=== Section Start ===

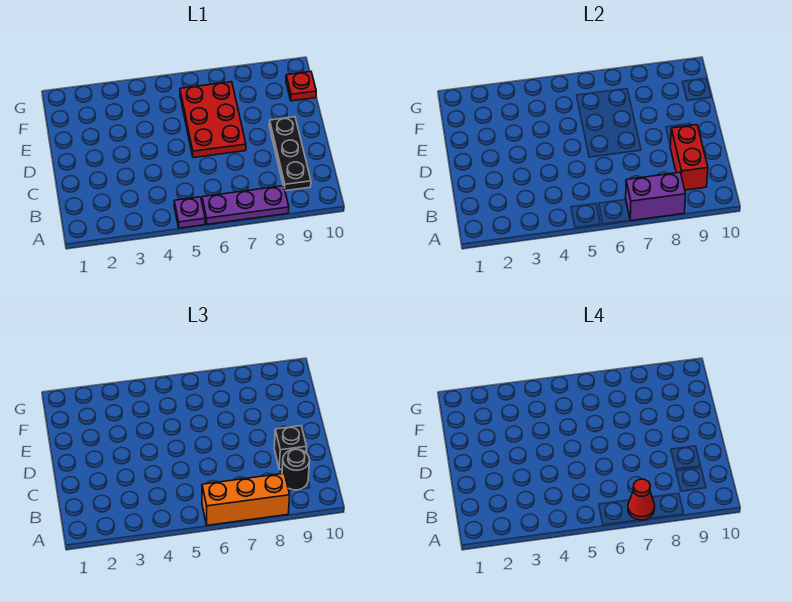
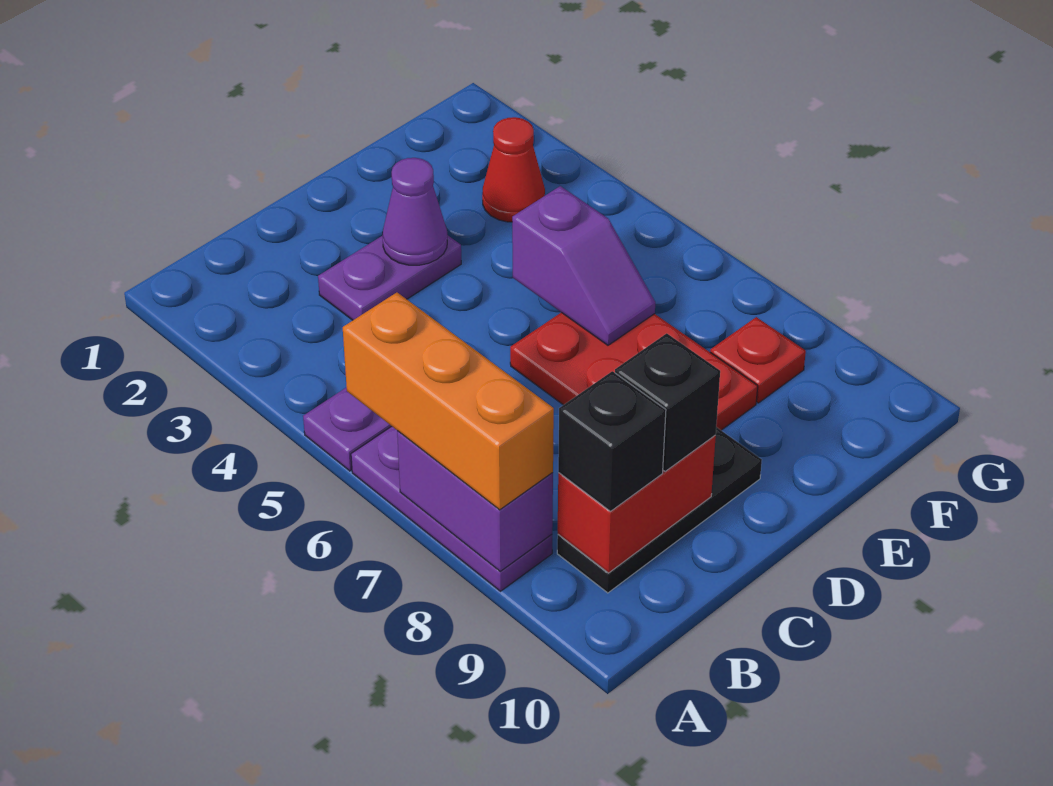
red cone A7 level 4 -> red cone F3 level 1
black round brick B9 level 3 -> black brick B9 level 3
none -> purple plate C3:D3 level 1
none -> purple cone D3 level 2
red plate D6:F7 level 1 -> red plate D6:E8 level 1
none -> purple slope E5:E6 level 2 top 5
red plate F10 level 1 -> red plate F8 level 1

=== Section End ===

* Problem description *
Look through the entries. Copy out each line with "cone" in it.

* Exercise result *
red cone A7 level 4 -> red cone F3 level 1
none -> purple cone D3 level 2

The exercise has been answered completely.